*** Supplied data Section Begins ***

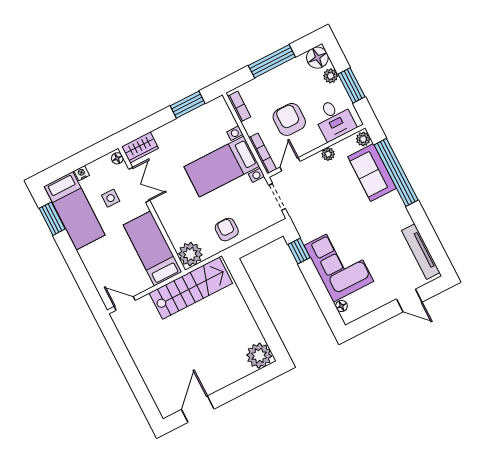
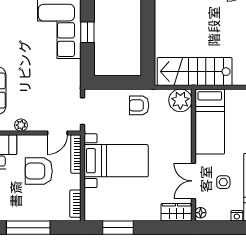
armchair: (289, 119) -> (39, 171), turned 90
armchair: (227, 230) -> (139, 105), turned 90
window: (299, 251) -> (87, 32), moved

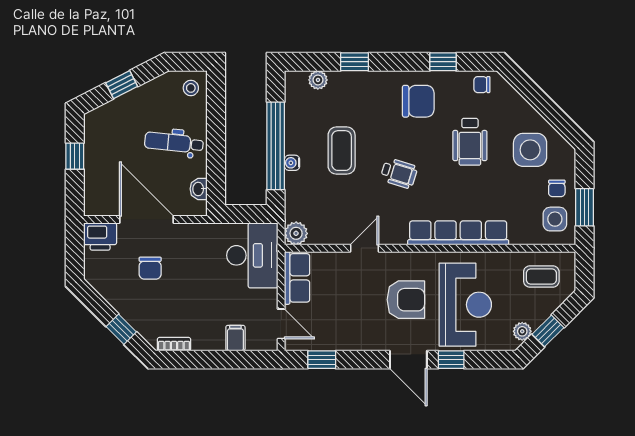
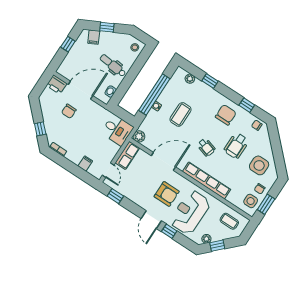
chair: (418, 101) -> (226, 115), turned -90
filing cabinet: (110, 116) -> (94, 37), added
wheelchair: (399, 173) -> (206, 147), moved
door: (147, 220) -> (81, 90), hinge flipped
door: (364, 248) -> (163, 161), width x1.87
desk: (252, 255) -> (117, 130), width x0.73
reception desk: (465, 305) -> (190, 212), turned 180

*** Supplied data Section Ends ***

### Task item
Copy every line from the entries that contains the word "width".

### Task result
door: (364, 248) -> (163, 161), width x1.87
desk: (252, 255) -> (117, 130), width x0.73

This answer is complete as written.